• Dataset entries
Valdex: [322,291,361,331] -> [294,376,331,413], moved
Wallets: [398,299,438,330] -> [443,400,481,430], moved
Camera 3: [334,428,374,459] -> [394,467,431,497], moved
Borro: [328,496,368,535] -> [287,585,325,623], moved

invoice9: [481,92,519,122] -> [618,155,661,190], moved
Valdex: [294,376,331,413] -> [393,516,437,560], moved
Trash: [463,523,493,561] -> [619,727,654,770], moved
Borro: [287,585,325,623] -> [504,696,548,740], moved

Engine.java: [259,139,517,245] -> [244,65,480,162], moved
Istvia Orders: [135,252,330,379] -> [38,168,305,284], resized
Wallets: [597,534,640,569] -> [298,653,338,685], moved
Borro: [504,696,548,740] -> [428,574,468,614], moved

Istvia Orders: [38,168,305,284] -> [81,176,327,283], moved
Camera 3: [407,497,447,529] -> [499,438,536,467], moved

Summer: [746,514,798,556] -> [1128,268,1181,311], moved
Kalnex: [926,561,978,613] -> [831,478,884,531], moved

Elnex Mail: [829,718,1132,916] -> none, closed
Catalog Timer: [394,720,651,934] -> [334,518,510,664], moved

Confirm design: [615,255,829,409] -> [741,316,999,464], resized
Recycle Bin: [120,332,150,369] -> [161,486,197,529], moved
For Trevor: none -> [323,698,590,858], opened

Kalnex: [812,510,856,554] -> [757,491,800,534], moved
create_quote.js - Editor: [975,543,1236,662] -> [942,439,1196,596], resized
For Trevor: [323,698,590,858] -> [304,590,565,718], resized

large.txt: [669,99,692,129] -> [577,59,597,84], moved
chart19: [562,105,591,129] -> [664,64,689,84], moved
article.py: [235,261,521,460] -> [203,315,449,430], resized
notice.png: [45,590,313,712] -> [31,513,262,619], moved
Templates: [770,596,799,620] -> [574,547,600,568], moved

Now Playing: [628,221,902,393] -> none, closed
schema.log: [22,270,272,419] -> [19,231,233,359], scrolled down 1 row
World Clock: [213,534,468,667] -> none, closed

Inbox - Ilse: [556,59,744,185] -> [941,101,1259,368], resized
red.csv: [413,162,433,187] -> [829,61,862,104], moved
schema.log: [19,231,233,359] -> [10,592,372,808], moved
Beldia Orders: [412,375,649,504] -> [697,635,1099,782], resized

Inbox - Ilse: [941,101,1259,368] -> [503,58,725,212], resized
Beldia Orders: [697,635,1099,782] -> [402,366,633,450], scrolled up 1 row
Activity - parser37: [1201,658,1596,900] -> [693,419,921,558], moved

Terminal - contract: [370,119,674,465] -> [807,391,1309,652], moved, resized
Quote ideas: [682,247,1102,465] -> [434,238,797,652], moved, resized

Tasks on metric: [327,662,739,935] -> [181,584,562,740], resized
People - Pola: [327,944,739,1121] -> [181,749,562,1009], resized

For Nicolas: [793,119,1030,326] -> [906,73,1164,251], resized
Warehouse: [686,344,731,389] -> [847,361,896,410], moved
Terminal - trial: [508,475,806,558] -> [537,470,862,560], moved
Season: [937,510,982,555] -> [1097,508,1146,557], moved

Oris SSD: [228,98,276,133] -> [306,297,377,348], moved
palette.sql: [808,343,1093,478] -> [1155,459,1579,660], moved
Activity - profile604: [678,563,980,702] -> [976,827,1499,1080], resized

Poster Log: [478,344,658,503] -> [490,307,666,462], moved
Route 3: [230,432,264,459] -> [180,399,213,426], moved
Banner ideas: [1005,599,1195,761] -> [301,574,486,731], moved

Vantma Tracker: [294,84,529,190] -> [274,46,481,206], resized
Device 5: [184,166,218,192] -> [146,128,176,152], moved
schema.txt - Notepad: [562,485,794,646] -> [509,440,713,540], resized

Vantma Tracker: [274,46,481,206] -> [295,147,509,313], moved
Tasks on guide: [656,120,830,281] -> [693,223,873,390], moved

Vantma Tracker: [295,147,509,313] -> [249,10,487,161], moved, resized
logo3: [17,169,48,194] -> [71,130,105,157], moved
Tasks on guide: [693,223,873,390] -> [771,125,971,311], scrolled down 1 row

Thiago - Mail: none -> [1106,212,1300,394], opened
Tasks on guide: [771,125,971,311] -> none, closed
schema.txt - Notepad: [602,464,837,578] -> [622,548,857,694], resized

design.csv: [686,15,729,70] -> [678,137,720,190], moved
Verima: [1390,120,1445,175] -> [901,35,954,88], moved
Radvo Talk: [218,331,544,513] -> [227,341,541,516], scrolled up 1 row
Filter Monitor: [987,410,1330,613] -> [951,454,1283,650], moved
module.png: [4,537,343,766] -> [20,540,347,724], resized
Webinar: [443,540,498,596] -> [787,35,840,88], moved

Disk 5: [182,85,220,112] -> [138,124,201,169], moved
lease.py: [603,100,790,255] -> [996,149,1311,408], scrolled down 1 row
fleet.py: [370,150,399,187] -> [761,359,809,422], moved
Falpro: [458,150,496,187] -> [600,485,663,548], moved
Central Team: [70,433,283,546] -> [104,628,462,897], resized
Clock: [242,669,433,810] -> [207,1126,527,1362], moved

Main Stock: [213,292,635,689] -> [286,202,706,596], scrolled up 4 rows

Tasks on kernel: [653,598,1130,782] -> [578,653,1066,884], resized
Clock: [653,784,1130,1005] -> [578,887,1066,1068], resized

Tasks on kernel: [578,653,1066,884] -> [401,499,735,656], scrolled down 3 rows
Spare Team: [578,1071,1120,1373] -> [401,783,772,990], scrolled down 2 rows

• Requirement
All lines above from the one containing "red.csv: [413,162,433,187] ->" to the one containing "Activity - profile604: [678,563,980,702]" must be repeated exactly, both lines included, and no others.

• Solution
red.csv: [413,162,433,187] -> [829,61,862,104], moved
schema.log: [19,231,233,359] -> [10,592,372,808], moved
Beldia Orders: [412,375,649,504] -> [697,635,1099,782], resized

Inbox - Ilse: [941,101,1259,368] -> [503,58,725,212], resized
Beldia Orders: [697,635,1099,782] -> [402,366,633,450], scrolled up 1 row
Activity - parser37: [1201,658,1596,900] -> [693,419,921,558], moved

Terminal - contract: [370,119,674,465] -> [807,391,1309,652], moved, resized
Quote ideas: [682,247,1102,465] -> [434,238,797,652], moved, resized

Tasks on metric: [327,662,739,935] -> [181,584,562,740], resized
People - Pola: [327,944,739,1121] -> [181,749,562,1009], resized

For Nicolas: [793,119,1030,326] -> [906,73,1164,251], resized
Warehouse: [686,344,731,389] -> [847,361,896,410], moved
Terminal - trial: [508,475,806,558] -> [537,470,862,560], moved
Season: [937,510,982,555] -> [1097,508,1146,557], moved

Oris SSD: [228,98,276,133] -> [306,297,377,348], moved
palette.sql: [808,343,1093,478] -> [1155,459,1579,660], moved
Activity - profile604: [678,563,980,702] -> [976,827,1499,1080], resized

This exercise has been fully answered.